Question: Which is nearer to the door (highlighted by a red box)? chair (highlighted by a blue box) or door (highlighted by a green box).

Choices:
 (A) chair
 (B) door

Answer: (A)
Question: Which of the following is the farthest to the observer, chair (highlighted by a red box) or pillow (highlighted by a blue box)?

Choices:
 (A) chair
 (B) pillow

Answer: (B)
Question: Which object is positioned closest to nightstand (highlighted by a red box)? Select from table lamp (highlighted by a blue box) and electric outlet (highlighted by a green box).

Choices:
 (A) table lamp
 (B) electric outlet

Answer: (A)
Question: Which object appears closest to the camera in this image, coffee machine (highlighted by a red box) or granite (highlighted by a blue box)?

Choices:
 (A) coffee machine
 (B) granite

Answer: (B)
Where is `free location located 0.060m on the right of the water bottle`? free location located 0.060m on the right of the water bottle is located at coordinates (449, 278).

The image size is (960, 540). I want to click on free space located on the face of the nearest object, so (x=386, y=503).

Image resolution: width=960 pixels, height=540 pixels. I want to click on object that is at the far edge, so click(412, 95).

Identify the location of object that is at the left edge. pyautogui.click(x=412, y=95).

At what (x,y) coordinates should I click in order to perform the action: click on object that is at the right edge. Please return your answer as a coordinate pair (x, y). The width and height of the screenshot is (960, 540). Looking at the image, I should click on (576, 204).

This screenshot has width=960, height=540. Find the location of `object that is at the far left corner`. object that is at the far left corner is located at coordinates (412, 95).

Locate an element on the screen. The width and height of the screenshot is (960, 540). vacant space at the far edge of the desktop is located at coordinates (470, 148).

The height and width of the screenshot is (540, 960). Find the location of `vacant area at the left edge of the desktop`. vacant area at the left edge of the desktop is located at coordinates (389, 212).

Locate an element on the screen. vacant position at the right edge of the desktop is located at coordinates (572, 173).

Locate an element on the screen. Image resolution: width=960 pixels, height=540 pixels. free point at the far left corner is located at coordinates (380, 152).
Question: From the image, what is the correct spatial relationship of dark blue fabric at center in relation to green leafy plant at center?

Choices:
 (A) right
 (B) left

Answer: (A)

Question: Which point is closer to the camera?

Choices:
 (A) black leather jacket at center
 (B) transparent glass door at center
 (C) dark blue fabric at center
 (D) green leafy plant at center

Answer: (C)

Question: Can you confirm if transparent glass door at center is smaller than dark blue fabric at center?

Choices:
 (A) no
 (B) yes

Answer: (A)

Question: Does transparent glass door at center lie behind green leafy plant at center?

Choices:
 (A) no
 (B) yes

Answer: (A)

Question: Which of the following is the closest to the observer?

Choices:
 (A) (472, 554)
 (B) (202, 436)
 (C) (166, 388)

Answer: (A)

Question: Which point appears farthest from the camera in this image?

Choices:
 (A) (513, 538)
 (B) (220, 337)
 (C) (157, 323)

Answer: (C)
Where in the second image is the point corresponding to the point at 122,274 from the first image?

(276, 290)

###

### Tarea escrita
Vuelve a escribir, por favor, todos los registros de arriba, línea por línea y sin cambiar nada.

### Salida completa
Question: Which is nearer to the door (highlighted by a red box)? chair (highlighted by a blue box) or door (highlighted by a green box).

Choices:
 (A) chair
 (B) door

Answer: (A)
Question: Which of the following is the farthest to the observer, chair (highlighted by a red box) or pillow (highlighted by a blue box)?

Choices:
 (A) chair
 (B) pillow

Answer: (B)
Question: Which object is positioned closest to nightstand (highlighted by a red box)? Select from table lamp (highlighted by a blue box) and electric outlet (highlighted by a green box).

Choices:
 (A) table lamp
 (B) electric outlet

Answer: (A)
Question: Which object appears closest to the camera in this image, coffee machine (highlighted by a red box) or granite (highlighted by a blue box)?

Choices:
 (A) coffee machine
 (B) granite

Answer: (B)
Where is `free location located 0.060m on the right of the water bottle`? free location located 0.060m on the right of the water bottle is located at coordinates (449, 278).

The image size is (960, 540). I want to click on free space located on the face of the nearest object, so (x=386, y=503).

Image resolution: width=960 pixels, height=540 pixels. I want to click on object that is at the far edge, so click(412, 95).

Identify the location of object that is at the left edge. pyautogui.click(x=412, y=95).

At what (x,y) coordinates should I click in order to perform the action: click on object that is at the right edge. Please return your answer as a coordinate pair (x, y). The width and height of the screenshot is (960, 540). Looking at the image, I should click on (576, 204).

This screenshot has width=960, height=540. Find the location of `object that is at the far left corner`. object that is at the far left corner is located at coordinates (412, 95).

Locate an element on the screen. The width and height of the screenshot is (960, 540). vacant space at the far edge of the desktop is located at coordinates (470, 148).

The height and width of the screenshot is (540, 960). Find the location of `vacant area at the left edge of the desktop`. vacant area at the left edge of the desktop is located at coordinates (389, 212).

Locate an element on the screen. vacant position at the right edge of the desktop is located at coordinates (572, 173).

Locate an element on the screen. Image resolution: width=960 pixels, height=540 pixels. free point at the far left corner is located at coordinates (380, 152).
Question: From the image, what is the correct spatial relationship of dark blue fabric at center in relation to green leafy plant at center?

Choices:
 (A) right
 (B) left

Answer: (A)

Question: Which point is closer to the camera?

Choices:
 (A) black leather jacket at center
 (B) transparent glass door at center
 (C) dark blue fabric at center
 (D) green leafy plant at center

Answer: (C)

Question: Can you confirm if transparent glass door at center is smaller than dark blue fabric at center?

Choices:
 (A) no
 (B) yes

Answer: (A)

Question: Does transparent glass door at center lie behind green leafy plant at center?

Choices:
 (A) no
 (B) yes

Answer: (A)

Question: Which of the following is the closest to the observer?

Choices:
 (A) (472, 554)
 (B) (202, 436)
 (C) (166, 388)

Answer: (A)

Question: Which point appears farthest from the camera in this image?

Choices:
 (A) (513, 538)
 (B) (220, 337)
 (C) (157, 323)

Answer: (C)
Where in the second image is the point corresponding to the point at 122,274 from the first image?

(276, 290)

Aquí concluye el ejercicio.